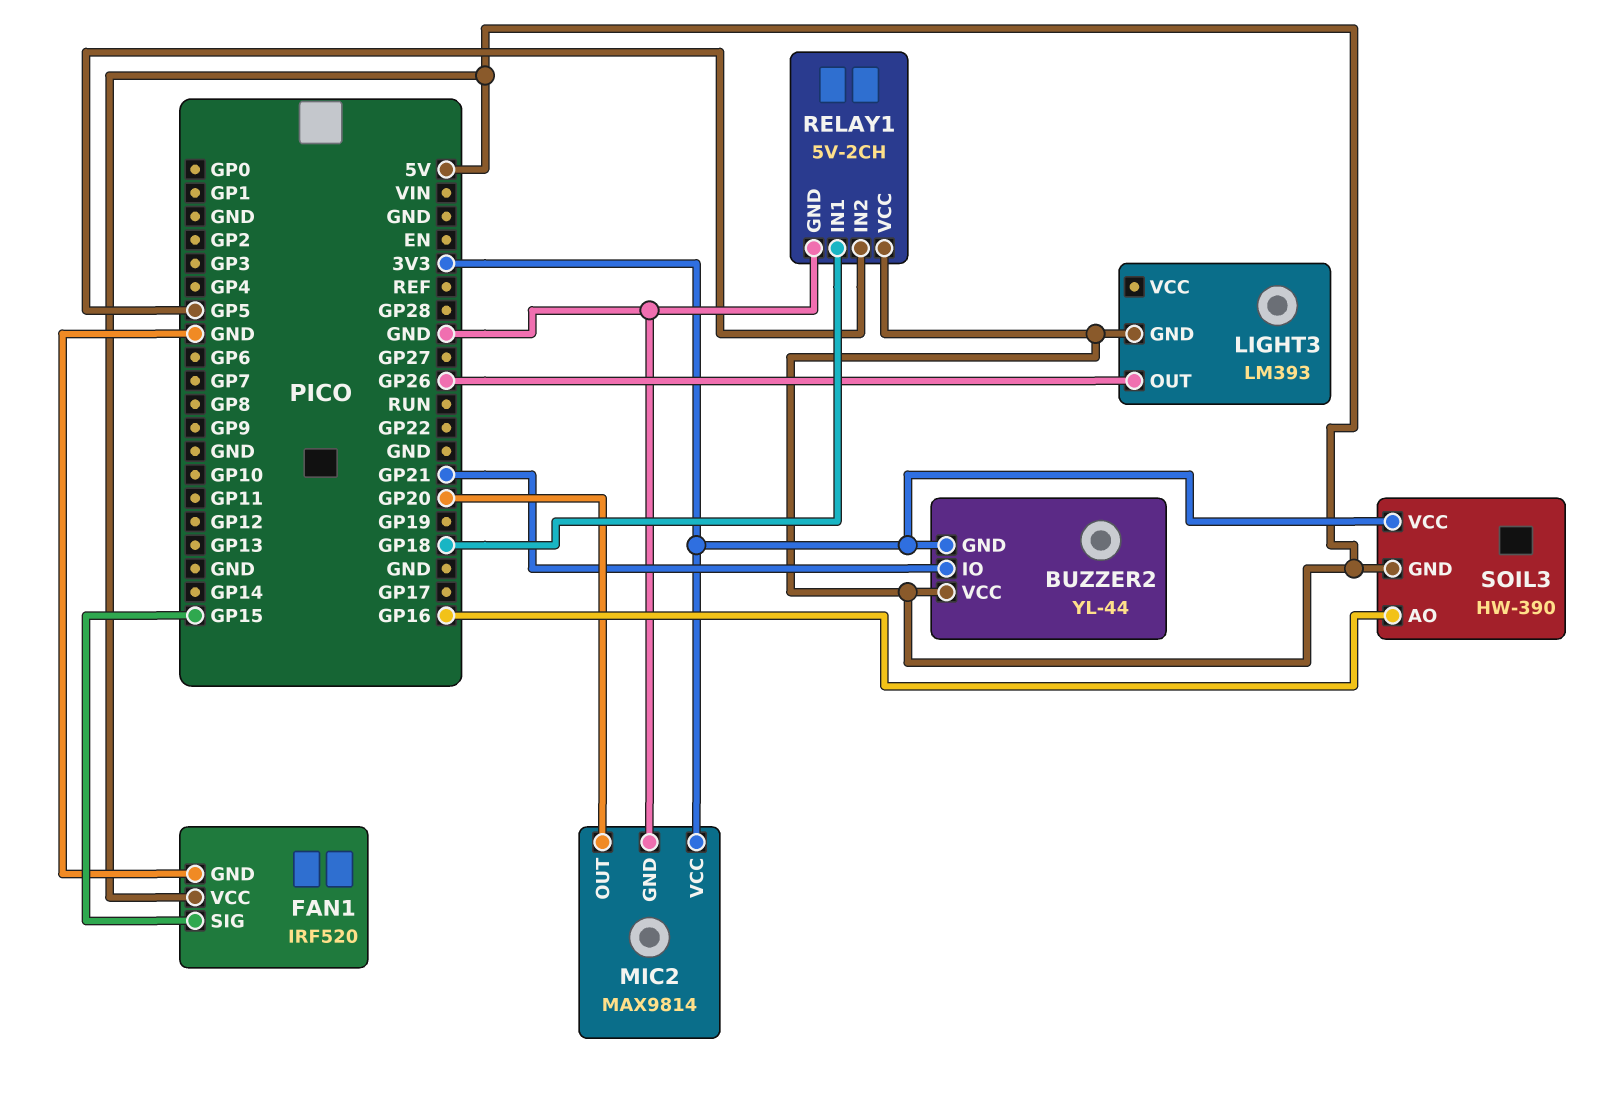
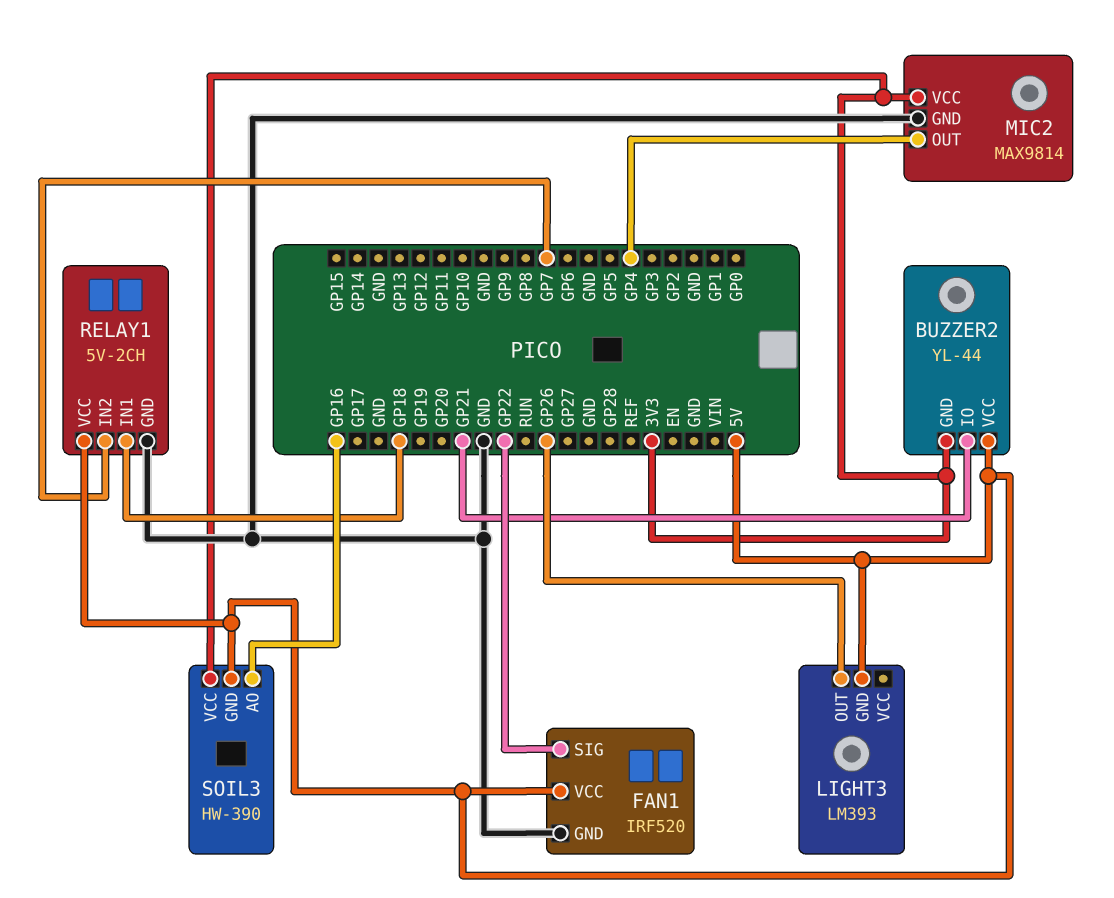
FAN1 pin SIG: GP15 -> GP22
MIC2 pin OUT: GP20 -> GP4
RELAY1 pin IN2: GP5 -> GP7

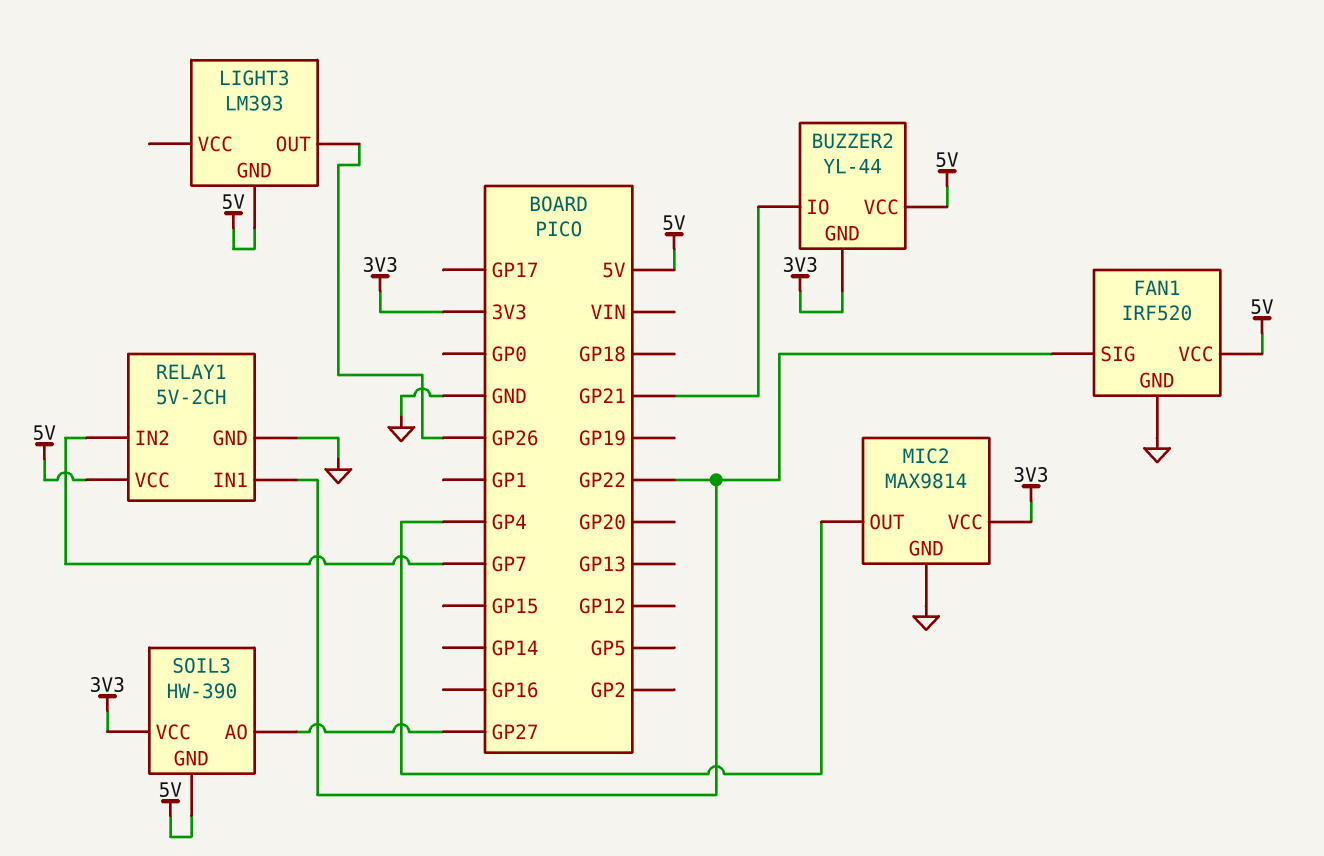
RELAY1 pin IN1: GP18 -> GP22
SOIL3 pin AO: GP16 -> GP27

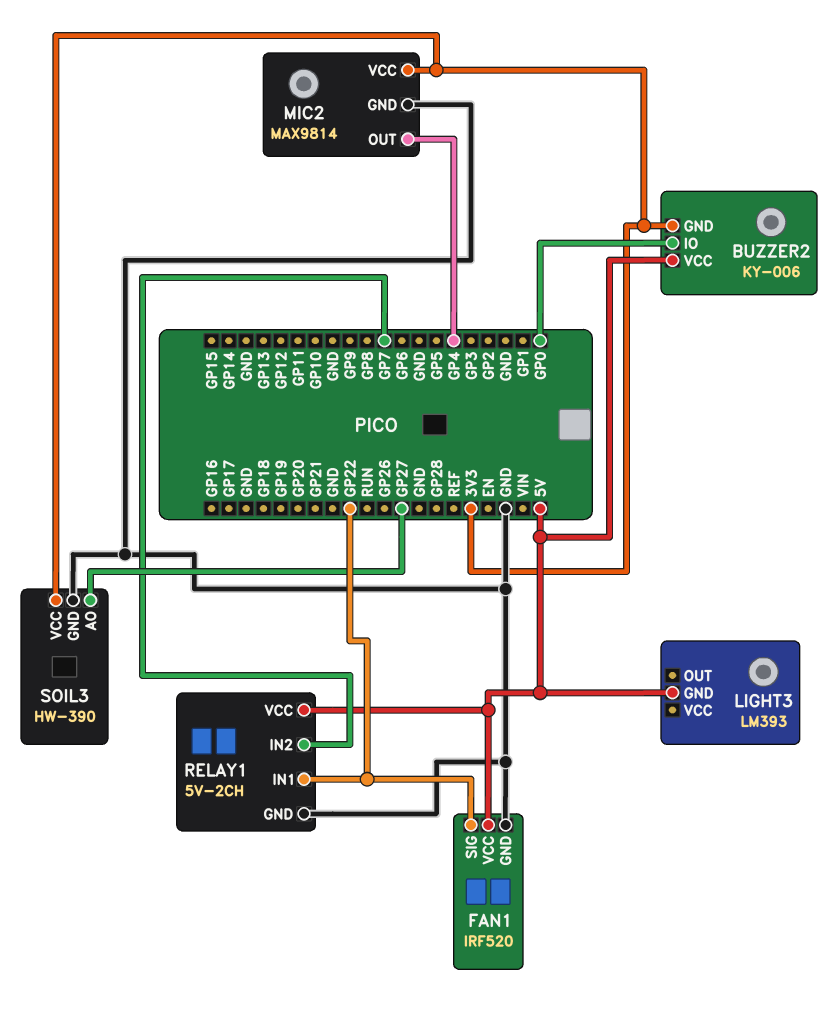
BUZZER2: YL-44 -> KY-006
BUZZER2 pin IO: GP21 -> GP0
LIGHT3 pin OUT: GP26 -> none
SOIL3 pin GND: 5V -> GND

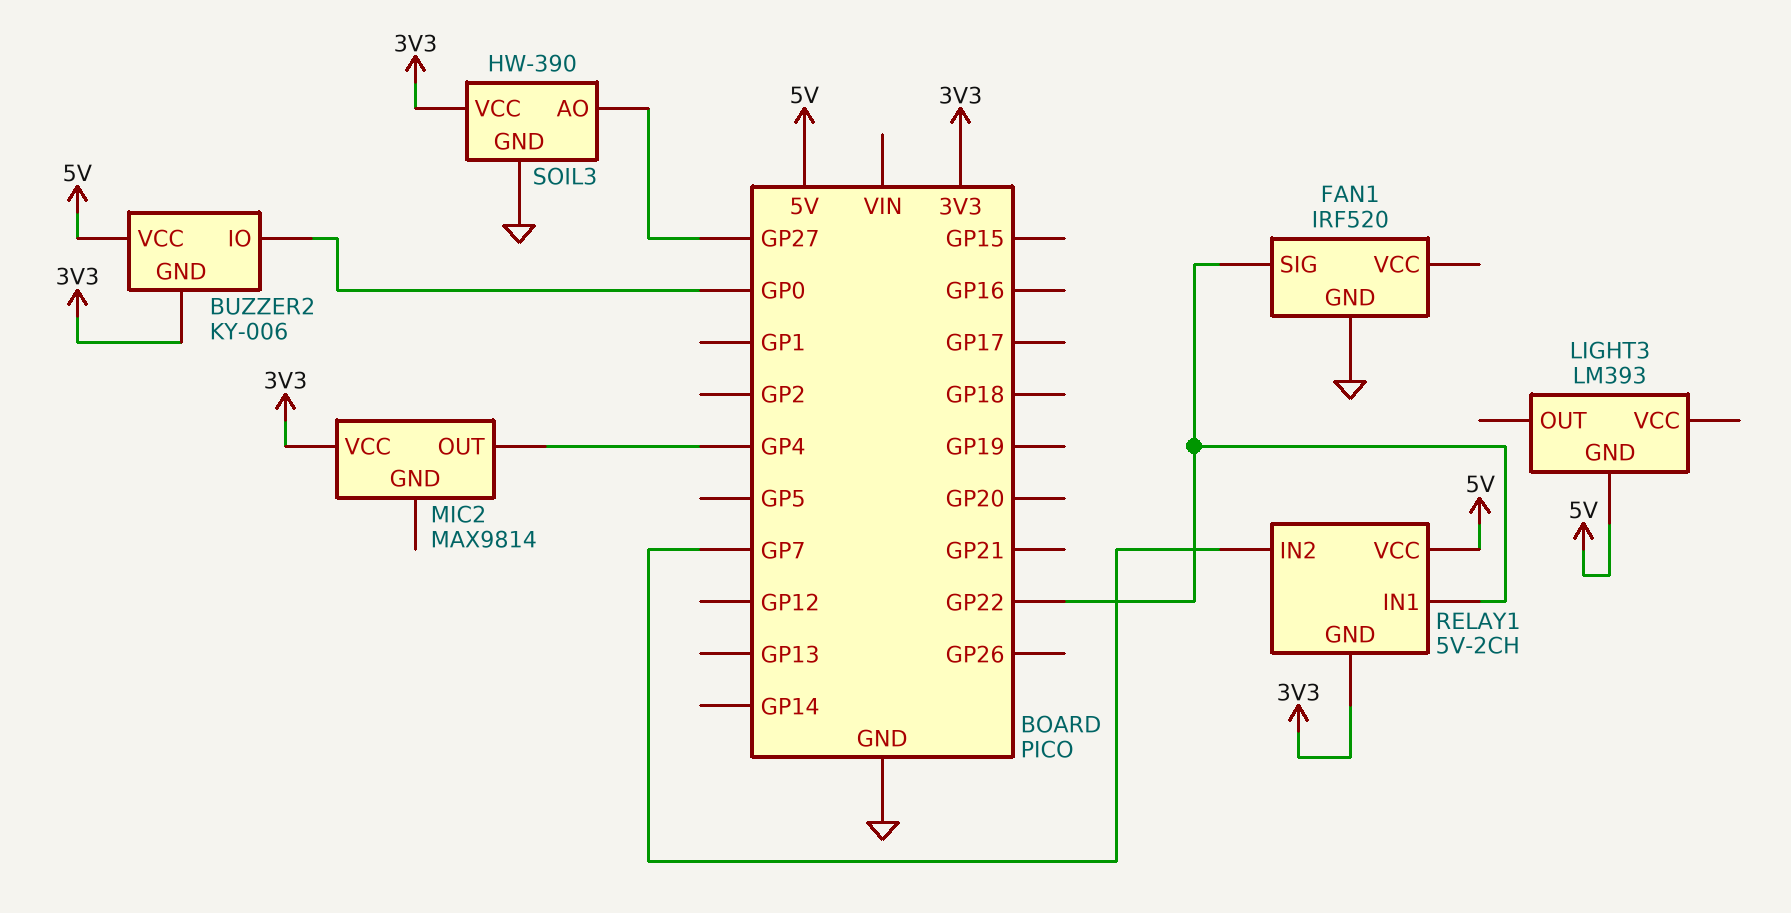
FAN1 pin VCC: 5V -> none
MIC2 pin GND: GND -> none
RELAY1 pin GND: GND -> 3V3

Task description
In the listing above, which lines include the string "none"? Return every one of them.

Completed task
LIGHT3 pin OUT: GP26 -> none
FAN1 pin VCC: 5V -> none
MIC2 pin GND: GND -> none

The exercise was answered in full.